Aim of the task
Search the records below for the word "blue", then return every line where it appears.
------ Records
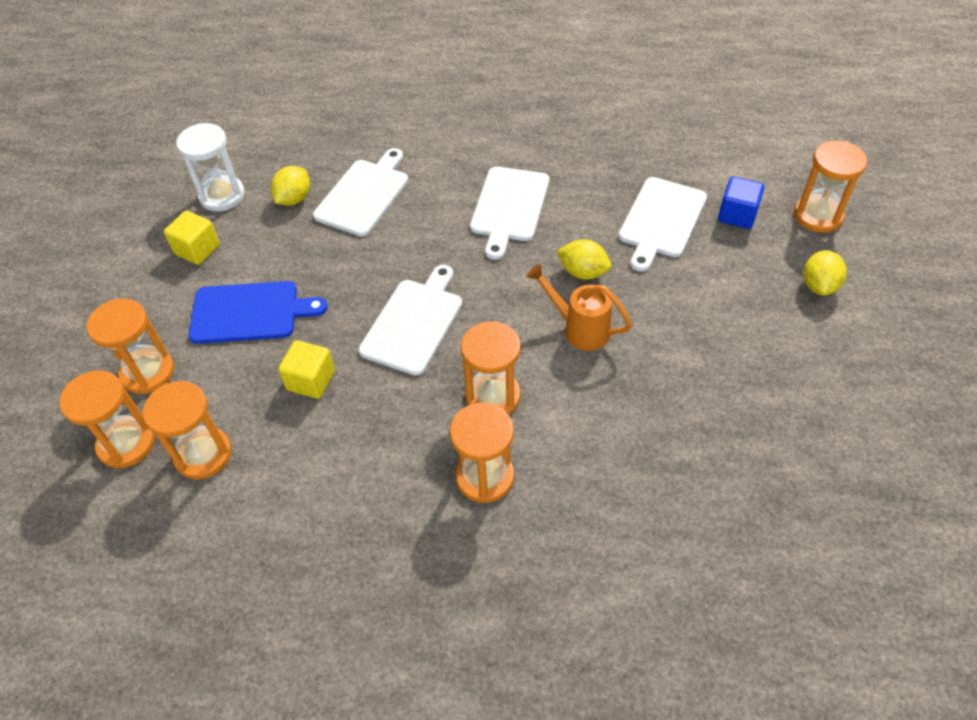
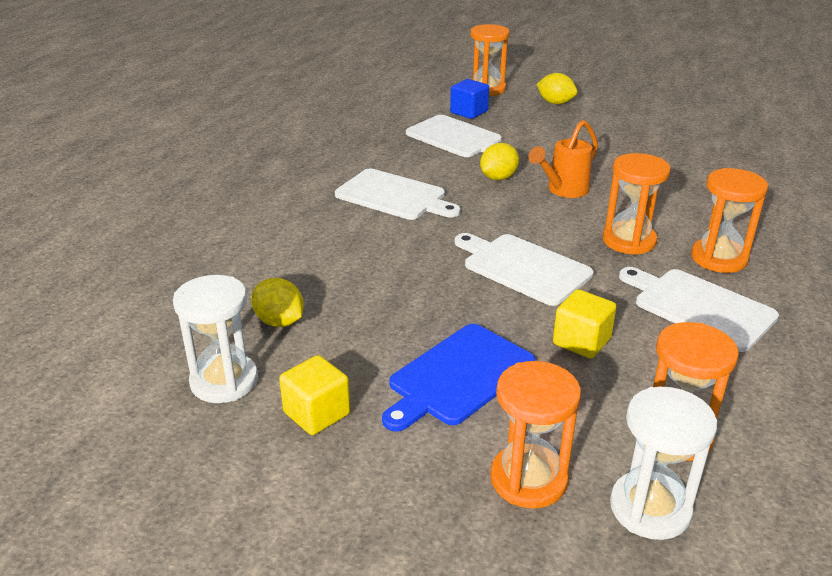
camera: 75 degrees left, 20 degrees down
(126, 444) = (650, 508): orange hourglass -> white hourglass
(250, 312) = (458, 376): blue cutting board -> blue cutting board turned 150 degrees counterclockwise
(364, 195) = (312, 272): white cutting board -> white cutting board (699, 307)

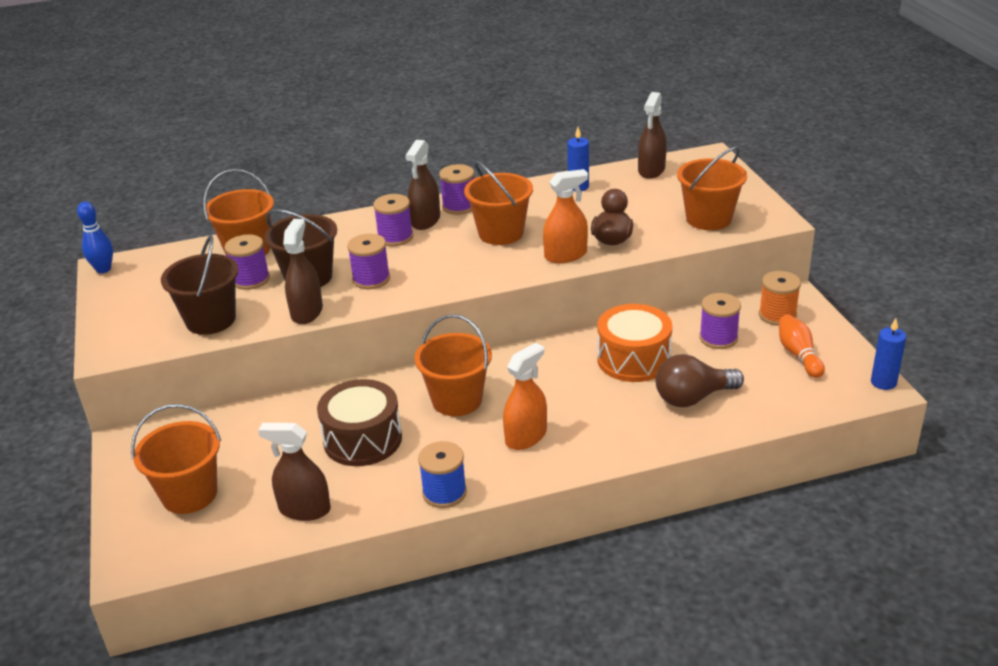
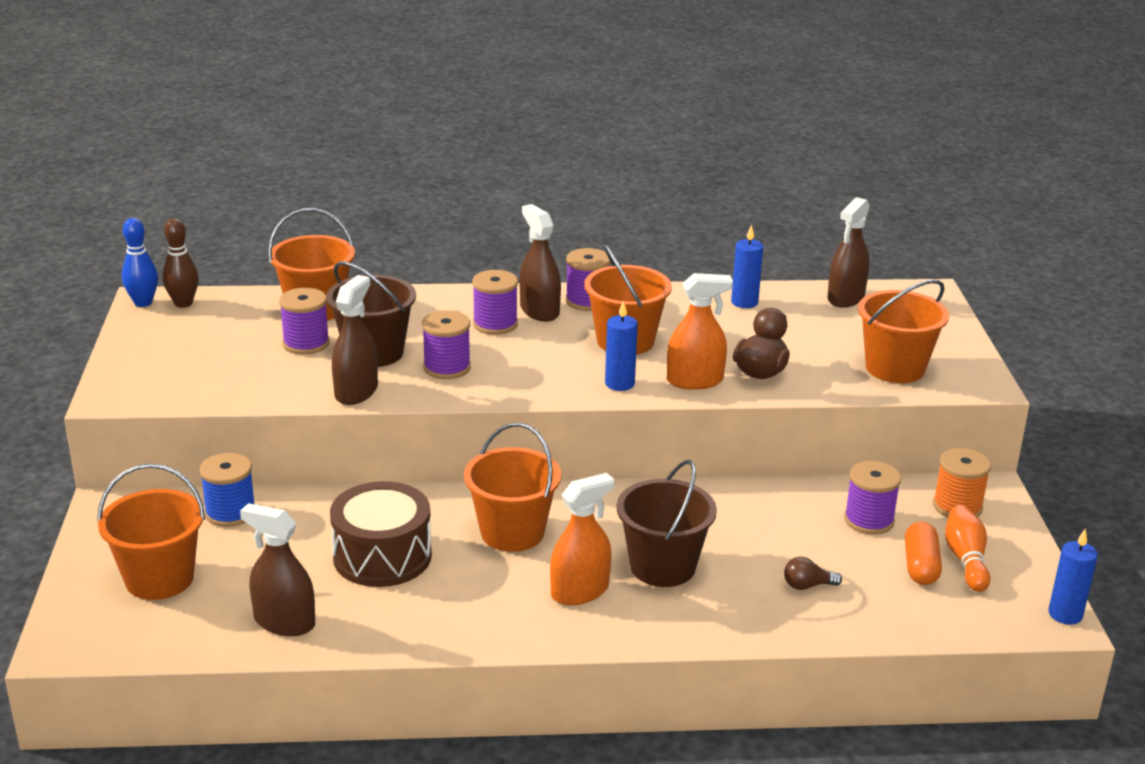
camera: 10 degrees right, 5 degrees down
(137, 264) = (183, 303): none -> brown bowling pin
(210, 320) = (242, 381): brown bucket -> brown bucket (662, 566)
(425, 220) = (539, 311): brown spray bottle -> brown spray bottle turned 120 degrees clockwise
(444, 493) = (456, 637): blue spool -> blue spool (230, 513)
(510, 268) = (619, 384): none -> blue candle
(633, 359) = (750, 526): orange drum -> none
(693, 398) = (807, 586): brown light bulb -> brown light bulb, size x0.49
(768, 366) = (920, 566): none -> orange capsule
------------
Answer to the exercise
(250, 312) = (458, 376): blue cutting board -> blue cutting board turned 150 degrees counterclockwise
(444, 493) = (456, 637): blue spool -> blue spool (230, 513)
(510, 268) = (619, 384): none -> blue candle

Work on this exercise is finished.